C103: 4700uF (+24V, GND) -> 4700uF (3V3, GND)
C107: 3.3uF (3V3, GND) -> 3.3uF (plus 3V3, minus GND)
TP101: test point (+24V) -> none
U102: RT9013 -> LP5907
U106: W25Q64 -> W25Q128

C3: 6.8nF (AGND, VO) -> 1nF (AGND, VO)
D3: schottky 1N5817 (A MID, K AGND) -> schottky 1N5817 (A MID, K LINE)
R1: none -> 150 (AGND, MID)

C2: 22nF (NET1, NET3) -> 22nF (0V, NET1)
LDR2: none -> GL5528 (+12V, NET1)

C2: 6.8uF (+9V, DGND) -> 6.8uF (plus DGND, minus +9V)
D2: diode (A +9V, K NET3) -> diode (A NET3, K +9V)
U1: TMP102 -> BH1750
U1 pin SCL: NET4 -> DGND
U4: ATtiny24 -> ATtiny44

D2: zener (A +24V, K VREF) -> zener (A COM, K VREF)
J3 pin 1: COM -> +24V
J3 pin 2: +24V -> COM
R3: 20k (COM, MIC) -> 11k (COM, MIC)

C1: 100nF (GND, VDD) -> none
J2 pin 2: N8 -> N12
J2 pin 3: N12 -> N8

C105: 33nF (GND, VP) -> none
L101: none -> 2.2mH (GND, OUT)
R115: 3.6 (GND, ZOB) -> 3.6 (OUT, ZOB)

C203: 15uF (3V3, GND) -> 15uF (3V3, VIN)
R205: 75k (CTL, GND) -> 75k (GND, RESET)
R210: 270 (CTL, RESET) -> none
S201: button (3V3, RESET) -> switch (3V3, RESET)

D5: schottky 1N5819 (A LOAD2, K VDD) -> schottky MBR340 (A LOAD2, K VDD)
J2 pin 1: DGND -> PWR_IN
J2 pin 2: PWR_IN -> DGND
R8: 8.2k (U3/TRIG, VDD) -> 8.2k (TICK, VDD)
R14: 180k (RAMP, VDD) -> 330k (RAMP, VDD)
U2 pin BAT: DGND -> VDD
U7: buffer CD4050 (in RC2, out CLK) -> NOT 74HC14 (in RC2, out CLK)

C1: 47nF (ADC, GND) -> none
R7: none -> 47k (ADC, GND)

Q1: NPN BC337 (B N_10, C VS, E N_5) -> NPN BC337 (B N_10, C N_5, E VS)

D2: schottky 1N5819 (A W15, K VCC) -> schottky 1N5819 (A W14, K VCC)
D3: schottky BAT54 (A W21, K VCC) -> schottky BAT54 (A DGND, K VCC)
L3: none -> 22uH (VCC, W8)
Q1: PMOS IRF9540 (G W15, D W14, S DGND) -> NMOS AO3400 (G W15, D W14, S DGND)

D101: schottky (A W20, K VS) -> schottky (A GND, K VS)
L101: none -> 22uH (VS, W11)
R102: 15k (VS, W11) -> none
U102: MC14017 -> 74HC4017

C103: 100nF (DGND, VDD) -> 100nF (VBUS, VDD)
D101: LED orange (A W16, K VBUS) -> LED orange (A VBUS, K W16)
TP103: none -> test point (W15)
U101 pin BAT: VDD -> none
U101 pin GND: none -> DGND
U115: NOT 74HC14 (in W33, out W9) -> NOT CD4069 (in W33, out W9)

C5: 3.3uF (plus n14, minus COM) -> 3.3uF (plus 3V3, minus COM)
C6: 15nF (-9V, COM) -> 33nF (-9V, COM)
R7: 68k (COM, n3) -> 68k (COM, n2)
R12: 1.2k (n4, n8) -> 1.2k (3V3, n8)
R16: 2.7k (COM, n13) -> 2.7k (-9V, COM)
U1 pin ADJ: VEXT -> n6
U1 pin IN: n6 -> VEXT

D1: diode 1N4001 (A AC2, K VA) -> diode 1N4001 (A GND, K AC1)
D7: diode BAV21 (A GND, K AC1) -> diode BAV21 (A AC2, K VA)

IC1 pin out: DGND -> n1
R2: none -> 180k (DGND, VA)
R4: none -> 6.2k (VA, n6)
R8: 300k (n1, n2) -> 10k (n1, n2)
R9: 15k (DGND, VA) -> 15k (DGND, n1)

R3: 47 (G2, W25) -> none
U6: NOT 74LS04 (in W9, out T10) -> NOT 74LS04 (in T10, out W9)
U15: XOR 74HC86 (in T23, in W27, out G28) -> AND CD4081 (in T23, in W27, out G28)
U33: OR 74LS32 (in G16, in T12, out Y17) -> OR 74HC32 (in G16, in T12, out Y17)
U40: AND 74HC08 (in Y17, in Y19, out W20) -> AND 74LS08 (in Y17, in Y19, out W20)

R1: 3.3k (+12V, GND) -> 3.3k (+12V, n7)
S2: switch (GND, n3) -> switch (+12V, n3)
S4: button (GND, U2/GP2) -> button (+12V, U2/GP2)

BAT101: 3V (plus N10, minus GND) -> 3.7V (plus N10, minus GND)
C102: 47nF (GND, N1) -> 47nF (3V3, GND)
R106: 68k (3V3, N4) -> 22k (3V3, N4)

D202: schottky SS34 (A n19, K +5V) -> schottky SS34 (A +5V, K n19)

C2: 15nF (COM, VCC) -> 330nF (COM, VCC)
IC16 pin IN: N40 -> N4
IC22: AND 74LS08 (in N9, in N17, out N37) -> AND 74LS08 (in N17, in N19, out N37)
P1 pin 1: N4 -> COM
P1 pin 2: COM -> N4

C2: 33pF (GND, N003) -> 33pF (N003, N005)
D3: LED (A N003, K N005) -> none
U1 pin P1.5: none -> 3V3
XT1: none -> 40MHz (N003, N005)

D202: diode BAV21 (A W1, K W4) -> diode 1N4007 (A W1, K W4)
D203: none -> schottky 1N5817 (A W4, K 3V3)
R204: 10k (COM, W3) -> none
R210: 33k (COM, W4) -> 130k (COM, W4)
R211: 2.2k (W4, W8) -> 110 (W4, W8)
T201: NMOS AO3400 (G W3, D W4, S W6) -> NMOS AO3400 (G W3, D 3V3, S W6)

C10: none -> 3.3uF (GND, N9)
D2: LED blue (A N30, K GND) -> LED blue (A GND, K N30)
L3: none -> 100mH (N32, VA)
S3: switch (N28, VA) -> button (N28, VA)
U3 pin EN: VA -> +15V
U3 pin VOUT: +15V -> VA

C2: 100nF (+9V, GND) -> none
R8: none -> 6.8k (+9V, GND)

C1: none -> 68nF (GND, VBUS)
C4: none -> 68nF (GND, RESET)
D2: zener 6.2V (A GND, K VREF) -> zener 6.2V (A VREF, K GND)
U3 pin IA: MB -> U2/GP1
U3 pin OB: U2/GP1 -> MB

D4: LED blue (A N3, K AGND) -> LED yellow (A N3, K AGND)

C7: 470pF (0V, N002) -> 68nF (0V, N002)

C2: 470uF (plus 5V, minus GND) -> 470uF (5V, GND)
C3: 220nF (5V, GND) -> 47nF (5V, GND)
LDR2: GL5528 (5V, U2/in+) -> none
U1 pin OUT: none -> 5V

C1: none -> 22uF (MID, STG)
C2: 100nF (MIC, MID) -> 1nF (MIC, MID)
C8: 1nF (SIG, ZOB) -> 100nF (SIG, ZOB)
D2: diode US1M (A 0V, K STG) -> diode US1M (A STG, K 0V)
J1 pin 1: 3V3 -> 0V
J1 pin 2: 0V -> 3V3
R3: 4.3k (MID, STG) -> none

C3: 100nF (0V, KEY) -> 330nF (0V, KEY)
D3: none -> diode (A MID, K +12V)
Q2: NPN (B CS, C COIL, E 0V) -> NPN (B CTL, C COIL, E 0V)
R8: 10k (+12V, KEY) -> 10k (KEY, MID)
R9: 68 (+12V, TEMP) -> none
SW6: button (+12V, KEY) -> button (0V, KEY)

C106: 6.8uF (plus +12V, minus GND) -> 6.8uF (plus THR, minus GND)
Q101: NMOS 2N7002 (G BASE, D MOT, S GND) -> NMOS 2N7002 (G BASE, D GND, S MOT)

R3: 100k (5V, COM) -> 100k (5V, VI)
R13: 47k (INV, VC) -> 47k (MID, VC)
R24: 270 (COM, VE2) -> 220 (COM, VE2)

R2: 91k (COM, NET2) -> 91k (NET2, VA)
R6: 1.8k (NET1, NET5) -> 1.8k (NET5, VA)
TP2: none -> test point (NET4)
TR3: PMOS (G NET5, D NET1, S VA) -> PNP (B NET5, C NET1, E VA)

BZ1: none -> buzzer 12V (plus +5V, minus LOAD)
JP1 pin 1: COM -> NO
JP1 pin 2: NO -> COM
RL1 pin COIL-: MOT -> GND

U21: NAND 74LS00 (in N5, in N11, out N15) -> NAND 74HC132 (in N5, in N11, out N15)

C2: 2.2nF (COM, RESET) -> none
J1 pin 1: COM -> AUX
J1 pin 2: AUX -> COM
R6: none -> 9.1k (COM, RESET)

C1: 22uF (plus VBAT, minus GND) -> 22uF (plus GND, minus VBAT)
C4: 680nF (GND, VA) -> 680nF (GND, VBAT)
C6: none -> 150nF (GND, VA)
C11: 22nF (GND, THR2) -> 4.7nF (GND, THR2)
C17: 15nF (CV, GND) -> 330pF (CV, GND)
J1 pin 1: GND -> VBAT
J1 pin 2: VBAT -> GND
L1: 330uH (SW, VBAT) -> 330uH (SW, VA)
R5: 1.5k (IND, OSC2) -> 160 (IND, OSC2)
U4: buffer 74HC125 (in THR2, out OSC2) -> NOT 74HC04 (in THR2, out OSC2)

__________________________________________________

Look above for the line holding "S201: button (3V3, RESET)", then set down exactly that line and every line after it up to and including the line holding "S2: switch (GND, n3) -> switch (+12V, n3)", with nothing else.

S201: button (3V3, RESET) -> switch (3V3, RESET)

D5: schottky 1N5819 (A LOAD2, K VDD) -> schottky MBR340 (A LOAD2, K VDD)
J2 pin 1: DGND -> PWR_IN
J2 pin 2: PWR_IN -> DGND
R8: 8.2k (U3/TRIG, VDD) -> 8.2k (TICK, VDD)
R14: 180k (RAMP, VDD) -> 330k (RAMP, VDD)
U2 pin BAT: DGND -> VDD
U7: buffer CD4050 (in RC2, out CLK) -> NOT 74HC14 (in RC2, out CLK)

C1: 47nF (ADC, GND) -> none
R7: none -> 47k (ADC, GND)

Q1: NPN BC337 (B N_10, C VS, E N_5) -> NPN BC337 (B N_10, C N_5, E VS)

D2: schottky 1N5819 (A W15, K VCC) -> schottky 1N5819 (A W14, K VCC)
D3: schottky BAT54 (A W21, K VCC) -> schottky BAT54 (A DGND, K VCC)
L3: none -> 22uH (VCC, W8)
Q1: PMOS IRF9540 (G W15, D W14, S DGND) -> NMOS AO3400 (G W15, D W14, S DGND)

D101: schottky (A W20, K VS) -> schottky (A GND, K VS)
L101: none -> 22uH (VS, W11)
R102: 15k (VS, W11) -> none
U102: MC14017 -> 74HC4017

C103: 100nF (DGND, VDD) -> 100nF (VBUS, VDD)
D101: LED orange (A W16, K VBUS) -> LED orange (A VBUS, K W16)
TP103: none -> test point (W15)
U101 pin BAT: VDD -> none
U101 pin GND: none -> DGND
U115: NOT 74HC14 (in W33, out W9) -> NOT CD4069 (in W33, out W9)

C5: 3.3uF (plus n14, minus COM) -> 3.3uF (plus 3V3, minus COM)
C6: 15nF (-9V, COM) -> 33nF (-9V, COM)
R7: 68k (COM, n3) -> 68k (COM, n2)
R12: 1.2k (n4, n8) -> 1.2k (3V3, n8)
R16: 2.7k (COM, n13) -> 2.7k (-9V, COM)
U1 pin ADJ: VEXT -> n6
U1 pin IN: n6 -> VEXT

D1: diode 1N4001 (A AC2, K VA) -> diode 1N4001 (A GND, K AC1)
D7: diode BAV21 (A GND, K AC1) -> diode BAV21 (A AC2, K VA)

IC1 pin out: DGND -> n1
R2: none -> 180k (DGND, VA)
R4: none -> 6.2k (VA, n6)
R8: 300k (n1, n2) -> 10k (n1, n2)
R9: 15k (DGND, VA) -> 15k (DGND, n1)

R3: 47 (G2, W25) -> none
U6: NOT 74LS04 (in W9, out T10) -> NOT 74LS04 (in T10, out W9)
U15: XOR 74HC86 (in T23, in W27, out G28) -> AND CD4081 (in T23, in W27, out G28)
U33: OR 74LS32 (in G16, in T12, out Y17) -> OR 74HC32 (in G16, in T12, out Y17)
U40: AND 74HC08 (in Y17, in Y19, out W20) -> AND 74LS08 (in Y17, in Y19, out W20)

R1: 3.3k (+12V, GND) -> 3.3k (+12V, n7)
S2: switch (GND, n3) -> switch (+12V, n3)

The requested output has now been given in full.